--- Work instruction ---
Look for the line with "purple cross: moved 3 px right, 1 px up" in the data below, then reproduce word for word that line and every line after it. Leave out all pictures and add nothing.

### Records supplied

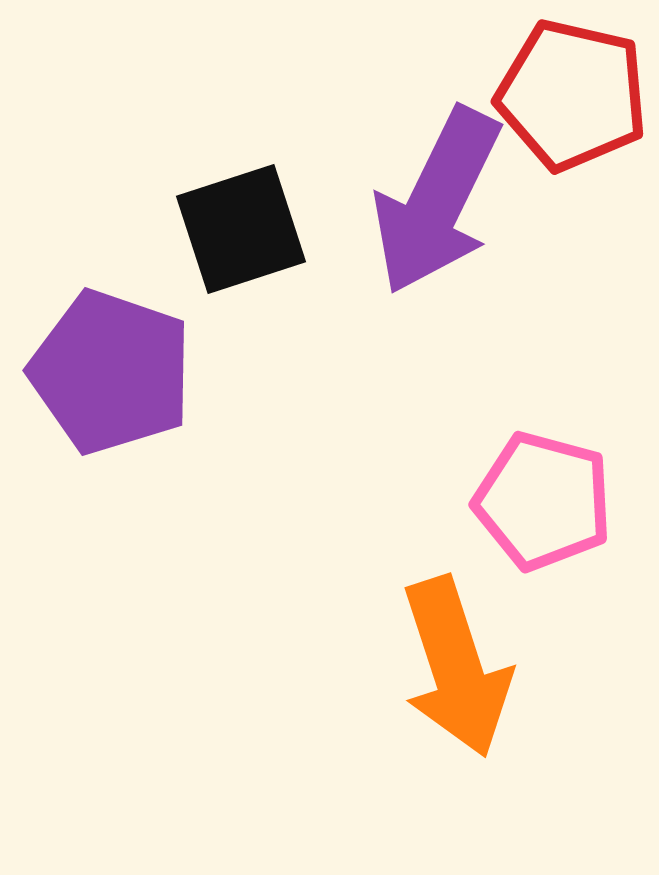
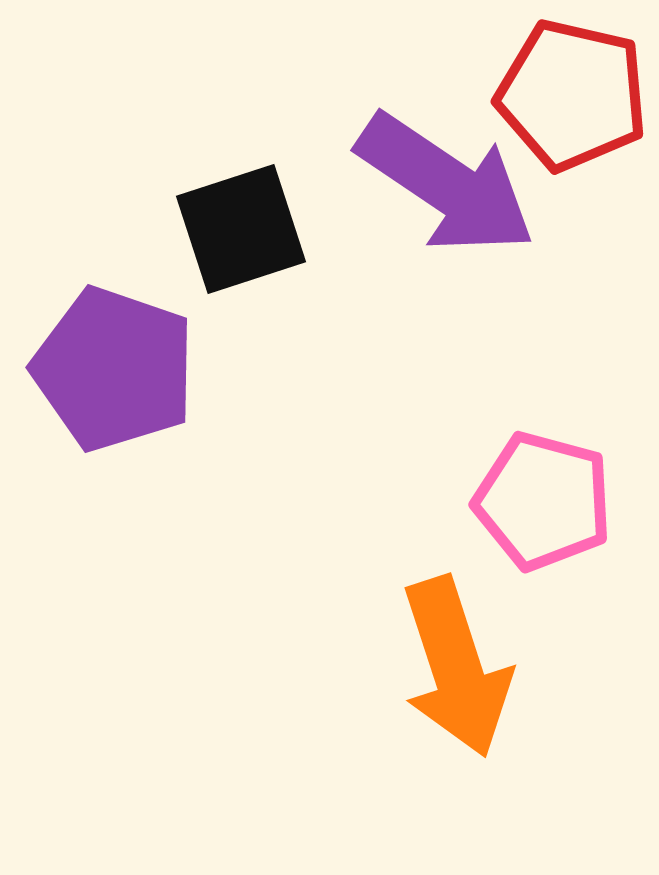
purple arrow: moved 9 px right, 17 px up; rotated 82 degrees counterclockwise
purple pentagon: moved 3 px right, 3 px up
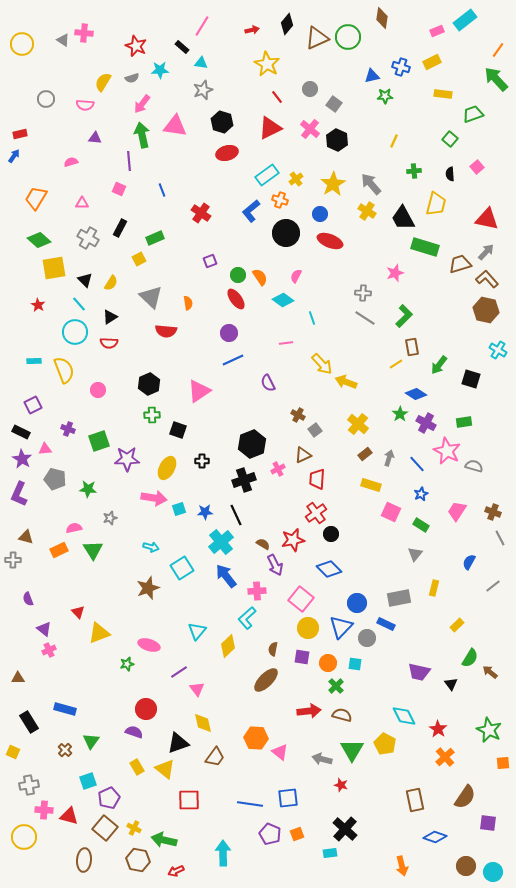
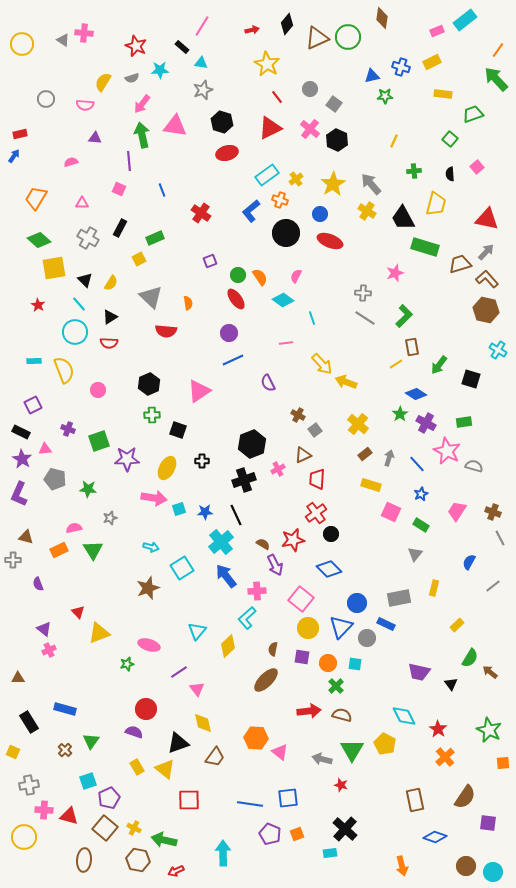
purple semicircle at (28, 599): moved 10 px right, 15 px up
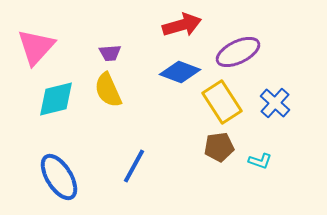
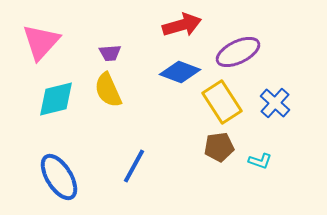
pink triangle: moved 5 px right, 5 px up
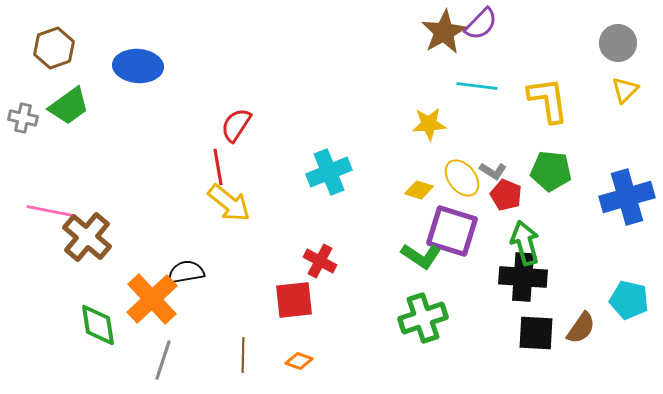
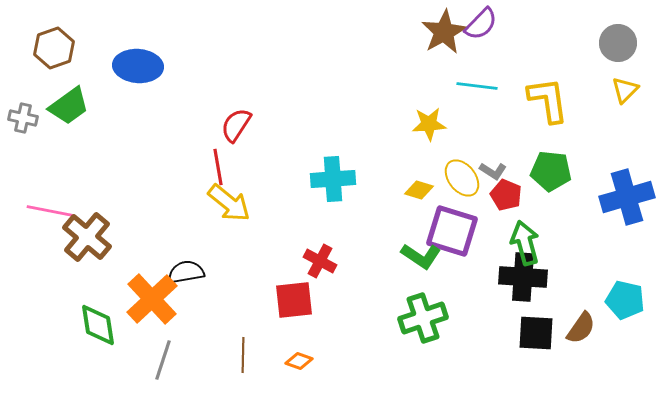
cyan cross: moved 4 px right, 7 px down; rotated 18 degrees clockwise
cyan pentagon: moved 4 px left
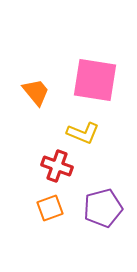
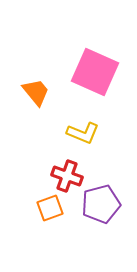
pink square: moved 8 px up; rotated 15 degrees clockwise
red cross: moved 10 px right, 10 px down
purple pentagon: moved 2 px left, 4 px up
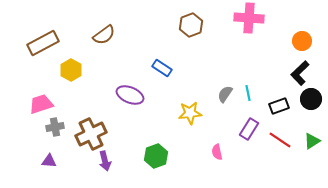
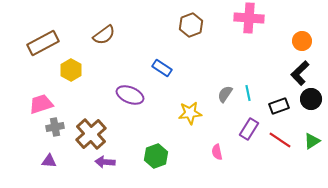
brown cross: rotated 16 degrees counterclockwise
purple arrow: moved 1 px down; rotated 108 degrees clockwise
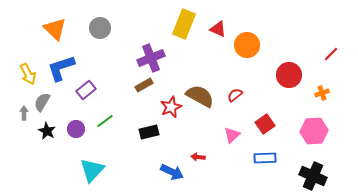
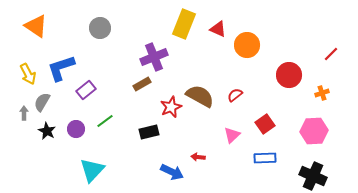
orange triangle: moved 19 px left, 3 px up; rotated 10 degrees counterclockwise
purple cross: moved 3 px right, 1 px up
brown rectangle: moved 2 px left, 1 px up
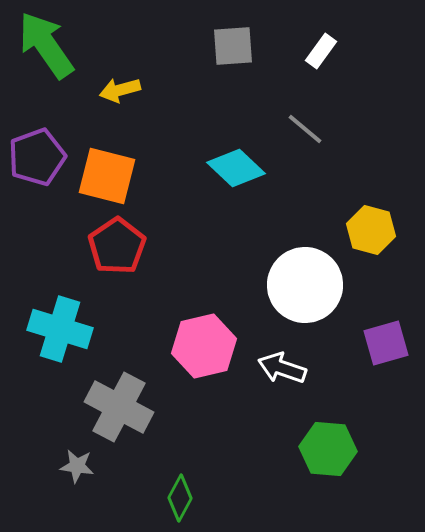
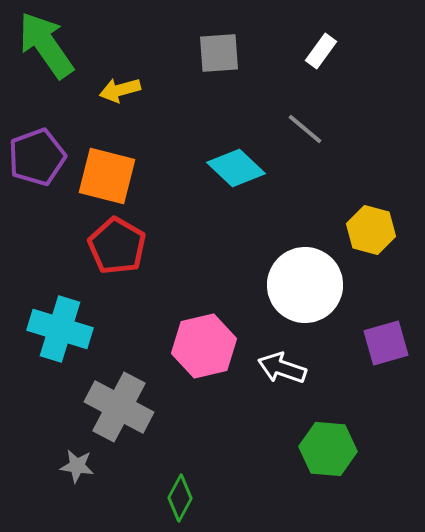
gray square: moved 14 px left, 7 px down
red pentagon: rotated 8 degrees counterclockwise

######

--- Output of the task ---
purple cross: moved 3 px right, 1 px up
brown rectangle: moved 2 px left, 1 px up
gray square: moved 14 px left, 7 px down
red pentagon: rotated 8 degrees counterclockwise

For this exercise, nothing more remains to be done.